[Excerpts from a dataset]

● ● ● ● ● ● ●

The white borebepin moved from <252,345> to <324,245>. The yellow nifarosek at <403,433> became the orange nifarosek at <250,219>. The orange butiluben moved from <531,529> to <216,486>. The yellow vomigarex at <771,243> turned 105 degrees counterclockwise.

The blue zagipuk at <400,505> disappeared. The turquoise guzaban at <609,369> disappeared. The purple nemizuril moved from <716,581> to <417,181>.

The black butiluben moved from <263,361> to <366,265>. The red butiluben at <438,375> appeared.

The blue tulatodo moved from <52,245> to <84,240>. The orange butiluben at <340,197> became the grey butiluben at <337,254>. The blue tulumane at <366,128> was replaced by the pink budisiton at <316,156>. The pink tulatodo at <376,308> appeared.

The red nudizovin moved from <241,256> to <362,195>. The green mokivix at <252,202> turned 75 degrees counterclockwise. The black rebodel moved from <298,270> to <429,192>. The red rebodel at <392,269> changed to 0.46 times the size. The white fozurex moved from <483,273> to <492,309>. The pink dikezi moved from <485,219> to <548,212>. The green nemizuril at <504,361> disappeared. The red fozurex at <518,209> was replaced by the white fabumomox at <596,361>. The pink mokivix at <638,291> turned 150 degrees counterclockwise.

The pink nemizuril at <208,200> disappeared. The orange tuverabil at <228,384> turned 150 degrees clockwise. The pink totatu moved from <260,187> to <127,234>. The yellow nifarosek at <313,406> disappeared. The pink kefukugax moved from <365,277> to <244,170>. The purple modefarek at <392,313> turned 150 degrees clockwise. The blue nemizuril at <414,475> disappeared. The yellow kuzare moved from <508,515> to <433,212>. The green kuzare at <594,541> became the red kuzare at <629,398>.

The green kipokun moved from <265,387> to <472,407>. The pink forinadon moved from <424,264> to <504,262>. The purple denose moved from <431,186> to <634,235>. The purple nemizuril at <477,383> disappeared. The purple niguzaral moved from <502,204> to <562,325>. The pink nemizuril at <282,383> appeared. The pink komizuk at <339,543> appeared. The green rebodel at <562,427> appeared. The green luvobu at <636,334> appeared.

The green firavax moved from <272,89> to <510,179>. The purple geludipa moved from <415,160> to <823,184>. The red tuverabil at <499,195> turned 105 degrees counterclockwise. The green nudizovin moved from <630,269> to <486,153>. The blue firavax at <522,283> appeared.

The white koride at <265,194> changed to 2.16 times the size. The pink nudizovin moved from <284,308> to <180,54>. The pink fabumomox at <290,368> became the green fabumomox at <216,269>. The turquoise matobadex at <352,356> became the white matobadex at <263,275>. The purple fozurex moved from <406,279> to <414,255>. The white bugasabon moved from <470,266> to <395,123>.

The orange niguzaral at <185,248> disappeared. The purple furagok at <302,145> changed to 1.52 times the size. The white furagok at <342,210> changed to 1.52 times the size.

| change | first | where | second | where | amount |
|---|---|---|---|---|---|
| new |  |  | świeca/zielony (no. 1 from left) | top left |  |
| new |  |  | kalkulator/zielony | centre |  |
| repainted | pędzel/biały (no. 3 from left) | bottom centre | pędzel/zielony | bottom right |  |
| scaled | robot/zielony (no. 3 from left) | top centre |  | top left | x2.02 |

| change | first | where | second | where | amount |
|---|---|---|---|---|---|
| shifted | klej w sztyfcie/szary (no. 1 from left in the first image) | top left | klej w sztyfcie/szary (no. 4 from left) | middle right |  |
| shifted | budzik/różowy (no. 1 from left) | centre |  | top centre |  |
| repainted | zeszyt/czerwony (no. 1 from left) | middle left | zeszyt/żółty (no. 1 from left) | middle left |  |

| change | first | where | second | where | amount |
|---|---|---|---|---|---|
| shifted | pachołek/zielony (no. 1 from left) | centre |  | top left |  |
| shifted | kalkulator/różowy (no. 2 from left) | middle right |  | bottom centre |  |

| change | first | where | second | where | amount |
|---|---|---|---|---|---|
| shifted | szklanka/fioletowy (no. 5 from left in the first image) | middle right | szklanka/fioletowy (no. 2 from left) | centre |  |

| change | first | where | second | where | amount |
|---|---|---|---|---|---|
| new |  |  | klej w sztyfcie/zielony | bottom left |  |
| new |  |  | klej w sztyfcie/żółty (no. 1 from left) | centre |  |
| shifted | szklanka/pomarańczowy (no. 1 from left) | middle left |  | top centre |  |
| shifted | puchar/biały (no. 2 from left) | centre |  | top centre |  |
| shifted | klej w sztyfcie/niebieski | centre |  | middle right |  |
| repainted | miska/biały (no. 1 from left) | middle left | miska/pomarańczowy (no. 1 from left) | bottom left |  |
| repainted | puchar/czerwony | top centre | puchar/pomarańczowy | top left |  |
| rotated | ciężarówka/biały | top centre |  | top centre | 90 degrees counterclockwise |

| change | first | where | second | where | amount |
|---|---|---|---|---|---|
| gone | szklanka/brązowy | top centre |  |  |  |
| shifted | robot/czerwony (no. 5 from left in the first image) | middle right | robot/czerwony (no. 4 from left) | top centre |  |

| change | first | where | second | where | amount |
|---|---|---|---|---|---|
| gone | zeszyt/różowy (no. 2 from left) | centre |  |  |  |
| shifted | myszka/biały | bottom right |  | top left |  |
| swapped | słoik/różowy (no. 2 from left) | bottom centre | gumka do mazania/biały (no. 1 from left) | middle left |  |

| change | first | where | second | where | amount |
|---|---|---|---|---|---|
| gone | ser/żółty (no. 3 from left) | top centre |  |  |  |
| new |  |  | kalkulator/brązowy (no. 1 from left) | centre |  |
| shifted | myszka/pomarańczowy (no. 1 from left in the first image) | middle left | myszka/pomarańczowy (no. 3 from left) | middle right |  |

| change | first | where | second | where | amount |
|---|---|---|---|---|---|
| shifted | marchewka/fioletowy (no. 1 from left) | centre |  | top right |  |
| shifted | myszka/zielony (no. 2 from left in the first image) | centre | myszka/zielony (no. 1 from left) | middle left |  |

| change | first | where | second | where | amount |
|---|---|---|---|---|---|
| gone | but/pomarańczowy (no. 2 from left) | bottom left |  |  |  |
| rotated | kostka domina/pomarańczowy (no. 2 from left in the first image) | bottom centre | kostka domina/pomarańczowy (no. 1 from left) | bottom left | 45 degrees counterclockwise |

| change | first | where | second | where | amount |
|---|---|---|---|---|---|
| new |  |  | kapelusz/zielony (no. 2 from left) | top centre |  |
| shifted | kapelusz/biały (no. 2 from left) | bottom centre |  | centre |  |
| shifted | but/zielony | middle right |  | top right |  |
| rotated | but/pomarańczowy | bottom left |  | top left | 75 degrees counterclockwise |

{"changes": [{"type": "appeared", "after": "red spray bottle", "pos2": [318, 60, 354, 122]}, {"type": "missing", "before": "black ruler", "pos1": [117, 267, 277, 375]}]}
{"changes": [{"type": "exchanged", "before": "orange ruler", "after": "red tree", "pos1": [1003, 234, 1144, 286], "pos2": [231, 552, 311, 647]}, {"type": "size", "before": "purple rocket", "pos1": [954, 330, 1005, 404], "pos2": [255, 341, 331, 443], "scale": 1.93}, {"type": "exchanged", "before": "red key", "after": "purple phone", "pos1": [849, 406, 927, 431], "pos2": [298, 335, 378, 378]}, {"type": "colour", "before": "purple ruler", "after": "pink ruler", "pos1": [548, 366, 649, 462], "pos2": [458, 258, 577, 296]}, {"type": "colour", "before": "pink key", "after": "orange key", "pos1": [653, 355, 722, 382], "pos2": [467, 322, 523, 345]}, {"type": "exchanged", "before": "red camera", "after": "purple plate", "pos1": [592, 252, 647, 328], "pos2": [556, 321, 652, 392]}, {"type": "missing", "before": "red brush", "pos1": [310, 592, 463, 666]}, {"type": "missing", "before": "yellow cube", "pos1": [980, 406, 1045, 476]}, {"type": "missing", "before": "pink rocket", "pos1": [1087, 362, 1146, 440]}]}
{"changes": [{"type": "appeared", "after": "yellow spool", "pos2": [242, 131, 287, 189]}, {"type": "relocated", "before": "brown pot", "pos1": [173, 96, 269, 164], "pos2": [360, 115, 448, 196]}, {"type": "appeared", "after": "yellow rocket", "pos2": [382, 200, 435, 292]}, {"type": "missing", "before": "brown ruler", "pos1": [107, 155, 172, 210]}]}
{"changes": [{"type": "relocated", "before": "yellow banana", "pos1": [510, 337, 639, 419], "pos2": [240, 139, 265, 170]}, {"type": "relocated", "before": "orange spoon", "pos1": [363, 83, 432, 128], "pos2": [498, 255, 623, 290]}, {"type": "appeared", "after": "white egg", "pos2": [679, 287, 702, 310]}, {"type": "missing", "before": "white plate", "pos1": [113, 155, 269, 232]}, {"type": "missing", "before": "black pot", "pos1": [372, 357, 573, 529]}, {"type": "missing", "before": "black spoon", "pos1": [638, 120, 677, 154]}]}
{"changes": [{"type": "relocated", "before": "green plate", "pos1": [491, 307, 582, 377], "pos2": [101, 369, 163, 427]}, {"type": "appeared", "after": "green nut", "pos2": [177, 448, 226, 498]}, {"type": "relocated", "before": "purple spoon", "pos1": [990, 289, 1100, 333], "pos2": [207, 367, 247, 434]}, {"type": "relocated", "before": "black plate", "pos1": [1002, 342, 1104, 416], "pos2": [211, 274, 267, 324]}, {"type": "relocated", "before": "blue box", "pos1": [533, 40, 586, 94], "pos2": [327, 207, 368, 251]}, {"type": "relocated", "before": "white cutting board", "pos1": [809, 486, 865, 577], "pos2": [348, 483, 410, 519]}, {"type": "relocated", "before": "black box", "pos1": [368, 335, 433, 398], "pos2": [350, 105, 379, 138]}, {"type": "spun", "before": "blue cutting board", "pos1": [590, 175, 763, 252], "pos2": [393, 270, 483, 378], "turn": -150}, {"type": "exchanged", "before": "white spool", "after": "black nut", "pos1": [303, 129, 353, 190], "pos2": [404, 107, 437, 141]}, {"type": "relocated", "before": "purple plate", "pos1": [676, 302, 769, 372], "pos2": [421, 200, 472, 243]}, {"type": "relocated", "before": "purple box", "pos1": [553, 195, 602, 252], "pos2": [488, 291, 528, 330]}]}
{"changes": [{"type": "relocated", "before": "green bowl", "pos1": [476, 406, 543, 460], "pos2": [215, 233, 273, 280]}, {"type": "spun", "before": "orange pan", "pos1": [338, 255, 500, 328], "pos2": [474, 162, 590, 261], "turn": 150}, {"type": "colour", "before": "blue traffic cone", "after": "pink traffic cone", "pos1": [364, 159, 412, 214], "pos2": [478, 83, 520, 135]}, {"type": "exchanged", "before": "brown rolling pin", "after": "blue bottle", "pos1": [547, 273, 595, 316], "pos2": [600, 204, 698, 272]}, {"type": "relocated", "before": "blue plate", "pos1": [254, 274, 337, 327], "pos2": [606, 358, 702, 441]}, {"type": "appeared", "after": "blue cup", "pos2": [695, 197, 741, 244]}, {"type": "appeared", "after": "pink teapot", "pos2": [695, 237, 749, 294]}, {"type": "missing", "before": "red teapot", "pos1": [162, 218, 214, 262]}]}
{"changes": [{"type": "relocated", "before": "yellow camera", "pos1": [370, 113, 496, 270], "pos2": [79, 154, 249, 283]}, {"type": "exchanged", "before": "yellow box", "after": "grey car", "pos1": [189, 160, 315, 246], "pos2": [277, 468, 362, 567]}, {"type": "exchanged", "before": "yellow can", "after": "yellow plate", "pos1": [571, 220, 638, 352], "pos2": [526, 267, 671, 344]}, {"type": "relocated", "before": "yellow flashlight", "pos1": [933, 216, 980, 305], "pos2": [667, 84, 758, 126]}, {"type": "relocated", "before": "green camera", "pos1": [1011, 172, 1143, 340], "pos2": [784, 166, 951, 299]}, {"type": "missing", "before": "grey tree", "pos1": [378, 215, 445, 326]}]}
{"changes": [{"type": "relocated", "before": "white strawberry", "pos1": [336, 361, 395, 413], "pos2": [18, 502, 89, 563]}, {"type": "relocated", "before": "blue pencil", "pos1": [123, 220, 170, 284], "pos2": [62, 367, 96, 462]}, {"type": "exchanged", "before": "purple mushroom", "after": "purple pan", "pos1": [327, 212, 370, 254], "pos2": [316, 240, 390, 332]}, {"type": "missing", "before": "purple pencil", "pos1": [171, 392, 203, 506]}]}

● ● ● ● ● ● ●

Action item:
Using the data above, reproduce exactly the lines from the line that contains "repainted | miska/biały" through the line that contains "45 degrees counterclockwise |", including both.

Reply:
| repainted | miska/biały (no. 1 from left) | middle left | miska/pomarańczowy (no. 1 from left) | bottom left |  |
| repainted | puchar/czerwony | top centre | puchar/pomarańczowy | top left |  |
| rotated | ciężarówka/biały | top centre |  | top centre | 90 degrees counterclockwise |

| change | first | where | second | where | amount |
|---|---|---|---|---|---|
| gone | szklanka/brązowy | top centre |  |  |  |
| shifted | robot/czerwony (no. 5 from left in the first image) | middle right | robot/czerwony (no. 4 from left) | top centre |  |

| change | first | where | second | where | amount |
|---|---|---|---|---|---|
| gone | zeszyt/różowy (no. 2 from left) | centre |  |  |  |
| shifted | myszka/biały | bottom right |  | top left |  |
| swapped | słoik/różowy (no. 2 from left) | bottom centre | gumka do mazania/biały (no. 1 from left) | middle left |  |

| change | first | where | second | where | amount |
|---|---|---|---|---|---|
| gone | ser/żółty (no. 3 from left) | top centre |  |  |  |
| new |  |  | kalkulator/brązowy (no. 1 from left) | centre |  |
| shifted | myszka/pomarańczowy (no. 1 from left in the first image) | middle left | myszka/pomarańczowy (no. 3 from left) | middle right |  |

| change | first | where | second | where | amount |
|---|---|---|---|---|---|
| shifted | marchewka/fioletowy (no. 1 from left) | centre |  | top right |  |
| shifted | myszka/zielony (no. 2 from left in the first image) | centre | myszka/zielony (no. 1 from left) | middle left |  |

| change | first | where | second | where | amount |
|---|---|---|---|---|---|
| gone | but/pomarańczowy (no. 2 from left) | bottom left |  |  |  |
| rotated | kostka domina/pomarańczowy (no. 2 from left in the first image) | bottom centre | kostka domina/pomarańczowy (no. 1 from left) | bottom left | 45 degrees counterclockwise |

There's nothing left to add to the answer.